A block of data:
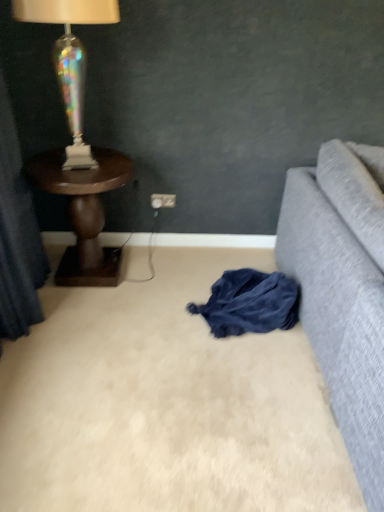
Question: Is dark wood side table at left thinner than white plastic power outlet at center?

Choices:
 (A) no
 (B) yes

Answer: (A)

Question: From the image's perspective, would you say dark wood side table at left is shown under white plastic power outlet at center?

Choices:
 (A) yes
 (B) no

Answer: (A)

Question: Is dark wood side table at left aimed at white plastic power outlet at center?

Choices:
 (A) no
 (B) yes

Answer: (A)

Question: Is dark wood side table at left wider than white plastic power outlet at center?

Choices:
 (A) no
 (B) yes

Answer: (B)

Question: From the image's perspective, would you say dark wood side table at left is positioned over white plastic power outlet at center?

Choices:
 (A) yes
 (B) no

Answer: (B)

Question: Considering the positions of point (150, 195) and point (86, 201), is point (150, 195) closer or farther from the camera than point (86, 201)?

Choices:
 (A) farther
 (B) closer

Answer: (A)

Question: Based on their positions, is white plastic power outlet at center located to the left or right of dark wood side table at left?

Choices:
 (A) left
 (B) right

Answer: (B)

Question: Considering the positions of white plastic power outlet at center and dark wood side table at left in the image, is white plastic power outlet at center bigger or smaller than dark wood side table at left?

Choices:
 (A) big
 (B) small

Answer: (B)

Question: In terms of height, does white plastic power outlet at center look taller or shorter compared to dark wood side table at left?

Choices:
 (A) short
 (B) tall

Answer: (A)

Question: From a real-world perspective, is iridescent glass lamp at upper left positioned above or below white plastic power outlet at center?

Choices:
 (A) below
 (B) above

Answer: (B)

Question: Considering the relative positions of iridescent glass lamp at upper left and white plastic power outlet at center in the image provided, is iridescent glass lamp at upper left to the left or to the right of white plastic power outlet at center?

Choices:
 (A) right
 (B) left

Answer: (B)

Question: Is iridescent glass lamp at upper left taller or shorter than white plastic power outlet at center?

Choices:
 (A) tall
 (B) short

Answer: (A)

Question: Would you say iridescent glass lamp at upper left is inside or outside white plastic power outlet at center?

Choices:
 (A) outside
 (B) inside

Answer: (A)

Question: Do you think dark blue fabric at lower center is within dark blue fabric at left, or outside of it?

Choices:
 (A) outside
 (B) inside

Answer: (A)

Question: From a real-world perspective, relative to dark blue fabric at left, is dark blue fabric at lower center vertically above or below?

Choices:
 (A) below
 (B) above

Answer: (A)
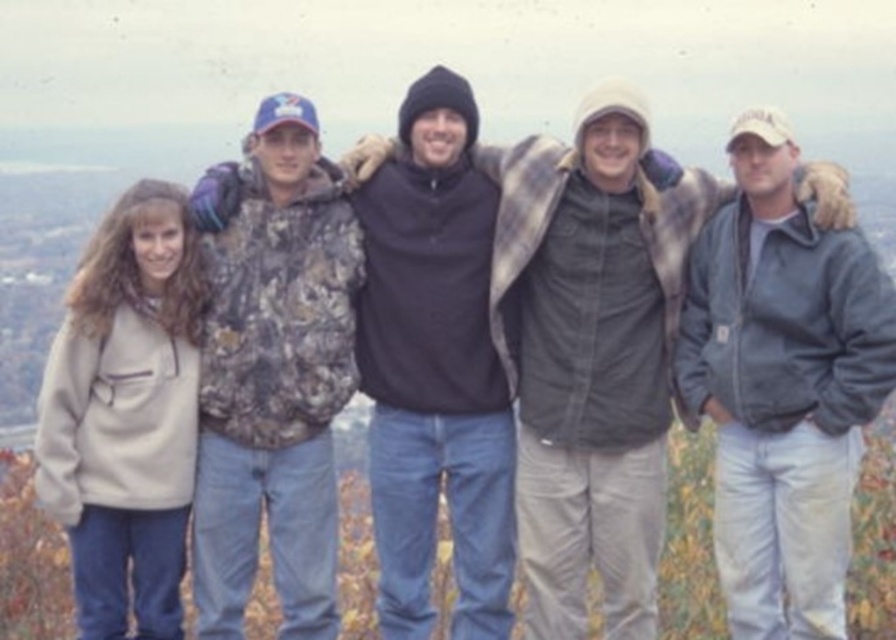
Question: Can you confirm if gray fleece jacket at center is positioned to the left of camo jacket at left?

Choices:
 (A) yes
 (B) no

Answer: (B)

Question: Among these objects, which one is nearest to the camera?

Choices:
 (A) camo jacket at left
 (B) black fleece jacket at center

Answer: (A)

Question: Does gray fleece jacket at center appear over camo jacket at left?

Choices:
 (A) yes
 (B) no

Answer: (A)

Question: Is gray fleece jacket at center to the left of camo jacket at left from the viewer's perspective?

Choices:
 (A) yes
 (B) no

Answer: (B)

Question: Which of the following is the closest to the observer?

Choices:
 (A) gray fleece jacket at center
 (B) camo jacket at left

Answer: (A)

Question: Which of the following is the farthest from the observer?

Choices:
 (A) (797, 611)
 (B) (309, 179)

Answer: (B)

=== STATED PROBLEM ===
Show each line from the rows above that contains the word "relative".

=== TASK OUTPUT ===
Question: Considering the relative positions of iridescent glass lamp at upper left and white plastic power outlet at center in the image provided, is iridescent glass lamp at upper left to the left or to the right of white plastic power outlet at center?
Question: From a real-world perspective, relative to dark blue fabric at left, is dark blue fabric at lower center vertically above or below?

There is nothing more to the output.